[Spatial object tracking data]
━━━━━━━━━━

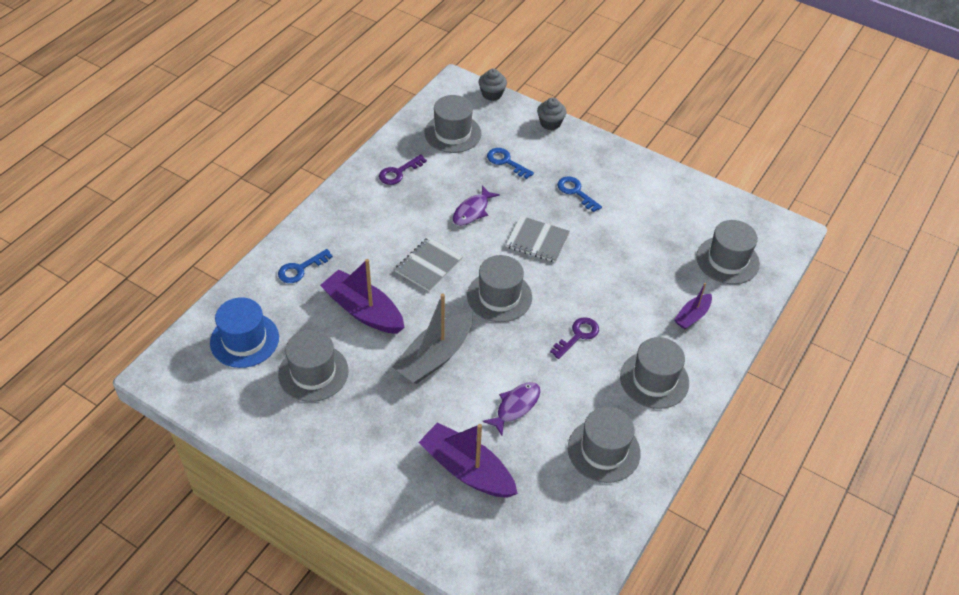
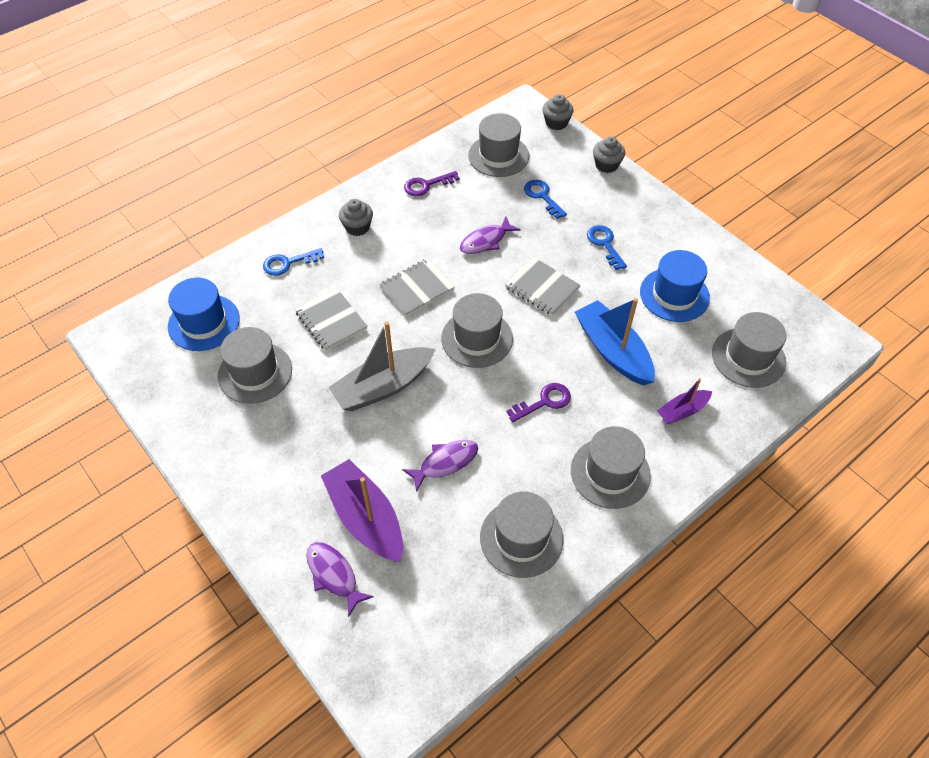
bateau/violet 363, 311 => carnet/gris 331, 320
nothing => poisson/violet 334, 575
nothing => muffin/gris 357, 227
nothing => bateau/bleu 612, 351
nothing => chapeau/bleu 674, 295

━━━━━━━━━━

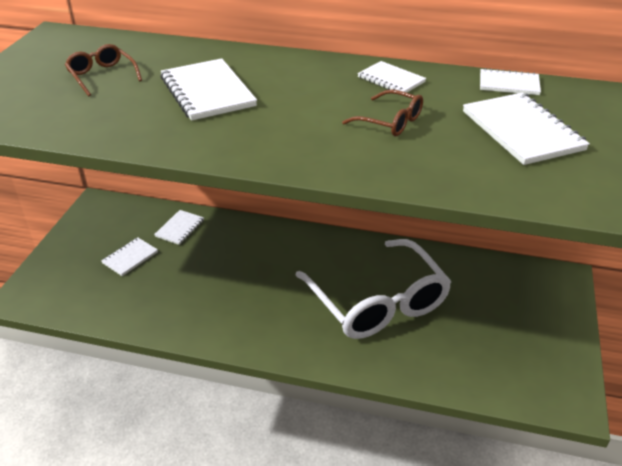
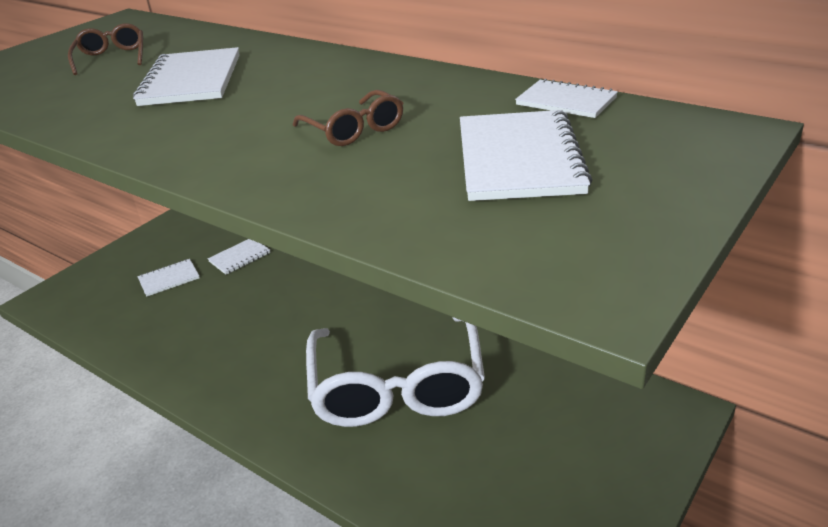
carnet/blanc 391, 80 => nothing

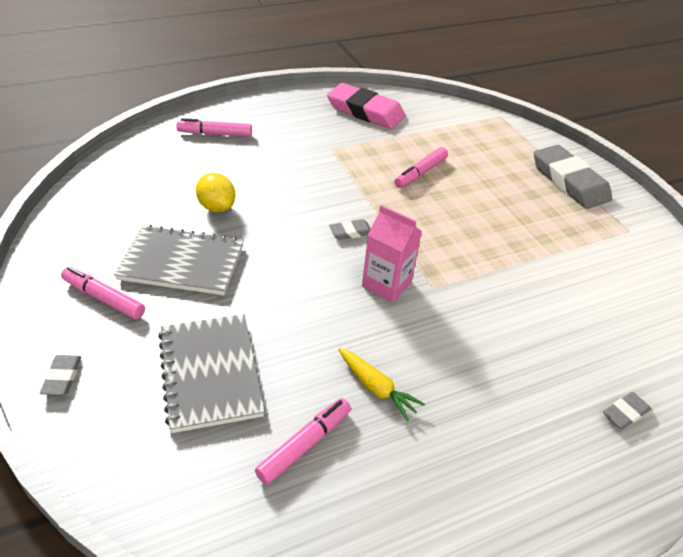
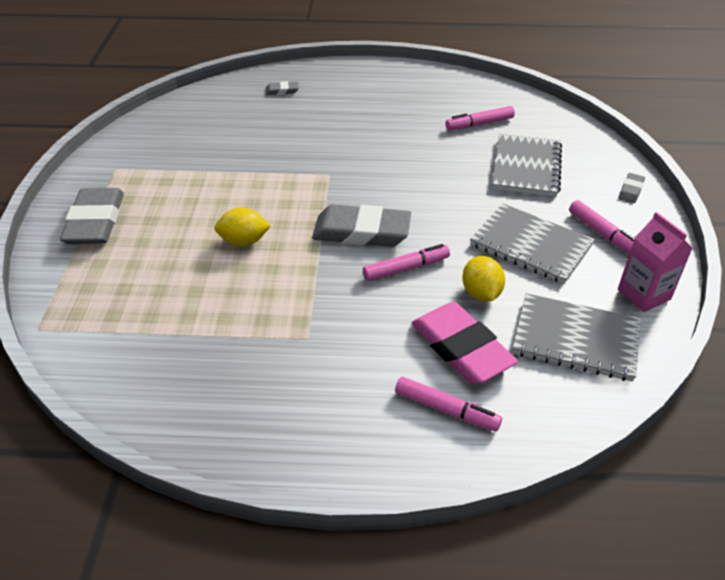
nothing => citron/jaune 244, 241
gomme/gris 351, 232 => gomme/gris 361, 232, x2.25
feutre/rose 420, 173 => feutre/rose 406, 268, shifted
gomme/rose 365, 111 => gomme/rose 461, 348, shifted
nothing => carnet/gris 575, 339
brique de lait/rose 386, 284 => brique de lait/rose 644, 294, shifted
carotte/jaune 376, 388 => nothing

━━━━━━━━━━

YOUR OBJECTIVE
Within the lines above, find those holding the word "shifted" and copy them.

ANSWER
feutre/rose 420, 173 => feutre/rose 406, 268, shifted
gomme/rose 365, 111 => gomme/rose 461, 348, shifted
brique de lait/rose 386, 284 => brique de lait/rose 644, 294, shifted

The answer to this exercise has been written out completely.